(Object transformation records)
****
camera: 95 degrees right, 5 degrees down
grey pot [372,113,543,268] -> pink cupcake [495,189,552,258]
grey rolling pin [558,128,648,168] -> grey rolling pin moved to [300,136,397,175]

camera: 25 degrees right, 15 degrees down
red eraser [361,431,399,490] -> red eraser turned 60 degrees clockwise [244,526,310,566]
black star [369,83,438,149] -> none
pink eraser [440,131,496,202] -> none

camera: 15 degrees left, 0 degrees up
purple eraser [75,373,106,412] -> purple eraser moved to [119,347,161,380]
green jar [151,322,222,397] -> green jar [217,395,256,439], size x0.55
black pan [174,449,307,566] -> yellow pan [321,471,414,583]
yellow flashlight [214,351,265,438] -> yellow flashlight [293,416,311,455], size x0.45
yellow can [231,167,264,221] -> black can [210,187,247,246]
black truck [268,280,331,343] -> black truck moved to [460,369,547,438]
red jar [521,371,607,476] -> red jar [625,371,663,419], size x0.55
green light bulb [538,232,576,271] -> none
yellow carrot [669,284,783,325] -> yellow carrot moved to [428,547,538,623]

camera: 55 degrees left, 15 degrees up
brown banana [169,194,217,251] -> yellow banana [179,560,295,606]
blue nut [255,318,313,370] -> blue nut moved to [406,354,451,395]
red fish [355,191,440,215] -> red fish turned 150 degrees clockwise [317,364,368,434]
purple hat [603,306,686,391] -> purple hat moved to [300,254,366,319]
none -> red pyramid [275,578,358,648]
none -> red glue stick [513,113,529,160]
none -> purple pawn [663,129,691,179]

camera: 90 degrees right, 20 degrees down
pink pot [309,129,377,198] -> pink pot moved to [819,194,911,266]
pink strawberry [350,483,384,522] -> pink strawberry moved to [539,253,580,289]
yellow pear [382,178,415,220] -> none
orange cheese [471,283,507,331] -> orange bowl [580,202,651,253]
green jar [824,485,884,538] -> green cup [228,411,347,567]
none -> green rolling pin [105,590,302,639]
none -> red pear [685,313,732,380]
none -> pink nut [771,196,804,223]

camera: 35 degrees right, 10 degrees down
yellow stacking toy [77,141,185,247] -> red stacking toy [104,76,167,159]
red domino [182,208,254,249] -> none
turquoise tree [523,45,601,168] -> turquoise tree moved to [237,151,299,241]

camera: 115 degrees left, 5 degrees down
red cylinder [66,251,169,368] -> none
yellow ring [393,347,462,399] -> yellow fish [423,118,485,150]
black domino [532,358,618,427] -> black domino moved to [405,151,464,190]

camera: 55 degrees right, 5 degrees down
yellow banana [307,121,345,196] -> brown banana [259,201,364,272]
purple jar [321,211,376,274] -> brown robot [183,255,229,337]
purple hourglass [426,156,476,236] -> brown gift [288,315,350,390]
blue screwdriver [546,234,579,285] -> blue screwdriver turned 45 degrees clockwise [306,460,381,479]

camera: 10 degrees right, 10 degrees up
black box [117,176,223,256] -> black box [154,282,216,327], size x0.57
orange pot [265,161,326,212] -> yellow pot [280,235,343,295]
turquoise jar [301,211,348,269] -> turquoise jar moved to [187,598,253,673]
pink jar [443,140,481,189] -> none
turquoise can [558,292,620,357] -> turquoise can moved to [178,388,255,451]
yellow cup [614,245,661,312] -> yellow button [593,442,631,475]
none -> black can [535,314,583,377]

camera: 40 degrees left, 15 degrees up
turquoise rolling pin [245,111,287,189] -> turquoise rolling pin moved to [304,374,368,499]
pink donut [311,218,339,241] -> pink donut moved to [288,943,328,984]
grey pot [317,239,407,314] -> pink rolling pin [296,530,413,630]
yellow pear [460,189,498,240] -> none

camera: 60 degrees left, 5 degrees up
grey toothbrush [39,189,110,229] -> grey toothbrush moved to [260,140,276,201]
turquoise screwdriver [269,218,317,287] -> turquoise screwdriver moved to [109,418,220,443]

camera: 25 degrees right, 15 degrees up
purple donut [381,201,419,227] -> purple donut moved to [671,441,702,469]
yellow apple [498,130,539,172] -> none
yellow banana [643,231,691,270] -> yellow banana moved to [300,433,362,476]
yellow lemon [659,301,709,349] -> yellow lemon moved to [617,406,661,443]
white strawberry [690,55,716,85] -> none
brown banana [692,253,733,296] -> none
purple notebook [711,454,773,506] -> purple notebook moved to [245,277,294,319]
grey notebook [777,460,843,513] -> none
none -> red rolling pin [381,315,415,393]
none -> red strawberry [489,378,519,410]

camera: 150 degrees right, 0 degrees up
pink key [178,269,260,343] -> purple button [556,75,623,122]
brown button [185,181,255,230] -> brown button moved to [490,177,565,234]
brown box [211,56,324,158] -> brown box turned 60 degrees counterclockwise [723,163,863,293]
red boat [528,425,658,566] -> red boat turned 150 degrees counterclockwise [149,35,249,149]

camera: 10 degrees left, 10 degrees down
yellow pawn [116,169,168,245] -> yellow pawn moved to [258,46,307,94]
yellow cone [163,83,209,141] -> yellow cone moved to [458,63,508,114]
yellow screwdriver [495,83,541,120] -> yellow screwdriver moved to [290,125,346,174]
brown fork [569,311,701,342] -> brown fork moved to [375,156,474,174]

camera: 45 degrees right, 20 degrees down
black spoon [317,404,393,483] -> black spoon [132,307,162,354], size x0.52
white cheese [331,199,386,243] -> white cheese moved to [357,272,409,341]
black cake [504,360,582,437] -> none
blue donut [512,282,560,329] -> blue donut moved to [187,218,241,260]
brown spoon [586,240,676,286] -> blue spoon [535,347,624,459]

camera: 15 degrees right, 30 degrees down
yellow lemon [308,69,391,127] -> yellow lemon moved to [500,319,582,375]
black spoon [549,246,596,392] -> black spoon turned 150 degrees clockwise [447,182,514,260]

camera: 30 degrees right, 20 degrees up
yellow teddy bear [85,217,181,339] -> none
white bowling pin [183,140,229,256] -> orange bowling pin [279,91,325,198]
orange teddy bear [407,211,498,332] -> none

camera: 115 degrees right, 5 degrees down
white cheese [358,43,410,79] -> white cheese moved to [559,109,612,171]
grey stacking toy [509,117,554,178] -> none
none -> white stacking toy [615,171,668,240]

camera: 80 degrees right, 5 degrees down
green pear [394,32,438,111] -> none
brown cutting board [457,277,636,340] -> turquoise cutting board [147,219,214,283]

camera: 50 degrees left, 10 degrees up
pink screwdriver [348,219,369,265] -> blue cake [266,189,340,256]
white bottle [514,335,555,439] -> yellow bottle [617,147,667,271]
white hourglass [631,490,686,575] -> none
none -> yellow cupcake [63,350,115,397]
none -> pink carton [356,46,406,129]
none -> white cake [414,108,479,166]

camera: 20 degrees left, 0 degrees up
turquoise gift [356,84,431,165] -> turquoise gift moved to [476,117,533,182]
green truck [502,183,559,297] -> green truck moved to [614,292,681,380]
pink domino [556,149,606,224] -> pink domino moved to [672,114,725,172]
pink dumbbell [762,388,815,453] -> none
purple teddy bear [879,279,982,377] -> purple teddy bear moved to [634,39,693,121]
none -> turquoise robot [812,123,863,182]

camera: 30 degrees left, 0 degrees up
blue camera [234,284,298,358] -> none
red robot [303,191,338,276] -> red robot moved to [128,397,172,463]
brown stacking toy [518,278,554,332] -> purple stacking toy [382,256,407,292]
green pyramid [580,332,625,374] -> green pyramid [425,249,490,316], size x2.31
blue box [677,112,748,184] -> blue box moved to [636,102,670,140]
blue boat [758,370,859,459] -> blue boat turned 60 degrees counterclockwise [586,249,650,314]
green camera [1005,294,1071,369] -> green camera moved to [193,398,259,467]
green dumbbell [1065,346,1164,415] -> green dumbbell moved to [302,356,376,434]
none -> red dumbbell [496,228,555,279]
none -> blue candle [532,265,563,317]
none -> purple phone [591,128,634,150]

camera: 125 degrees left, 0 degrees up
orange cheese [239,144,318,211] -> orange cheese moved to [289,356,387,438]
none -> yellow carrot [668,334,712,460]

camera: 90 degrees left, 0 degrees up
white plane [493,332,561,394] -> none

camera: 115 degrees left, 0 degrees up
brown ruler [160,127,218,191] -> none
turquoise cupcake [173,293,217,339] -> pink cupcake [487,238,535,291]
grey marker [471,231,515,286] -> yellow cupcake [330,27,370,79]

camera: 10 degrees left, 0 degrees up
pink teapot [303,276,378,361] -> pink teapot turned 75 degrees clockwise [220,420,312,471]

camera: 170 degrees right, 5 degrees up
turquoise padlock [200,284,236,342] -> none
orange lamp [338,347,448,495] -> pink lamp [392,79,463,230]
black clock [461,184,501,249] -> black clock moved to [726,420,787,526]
****
__PROBLEM REQUIREMENTS__: All that is wanted is the run of lines from the start of the data through the line containing "camera: 90 degrees right, 20 degrees down", copied word for word.

__EXPECTED OUTPUT__:
camera: 95 degrees right, 5 degrees down
grey pot [372,113,543,268] -> pink cupcake [495,189,552,258]
grey rolling pin [558,128,648,168] -> grey rolling pin moved to [300,136,397,175]

camera: 25 degrees right, 15 degrees down
red eraser [361,431,399,490] -> red eraser turned 60 degrees clockwise [244,526,310,566]
black star [369,83,438,149] -> none
pink eraser [440,131,496,202] -> none

camera: 15 degrees left, 0 degrees up
purple eraser [75,373,106,412] -> purple eraser moved to [119,347,161,380]
green jar [151,322,222,397] -> green jar [217,395,256,439], size x0.55
black pan [174,449,307,566] -> yellow pan [321,471,414,583]
yellow flashlight [214,351,265,438] -> yellow flashlight [293,416,311,455], size x0.45
yellow can [231,167,264,221] -> black can [210,187,247,246]
black truck [268,280,331,343] -> black truck moved to [460,369,547,438]
red jar [521,371,607,476] -> red jar [625,371,663,419], size x0.55
green light bulb [538,232,576,271] -> none
yellow carrot [669,284,783,325] -> yellow carrot moved to [428,547,538,623]

camera: 55 degrees left, 15 degrees up
brown banana [169,194,217,251] -> yellow banana [179,560,295,606]
blue nut [255,318,313,370] -> blue nut moved to [406,354,451,395]
red fish [355,191,440,215] -> red fish turned 150 degrees clockwise [317,364,368,434]
purple hat [603,306,686,391] -> purple hat moved to [300,254,366,319]
none -> red pyramid [275,578,358,648]
none -> red glue stick [513,113,529,160]
none -> purple pawn [663,129,691,179]

camera: 90 degrees right, 20 degrees down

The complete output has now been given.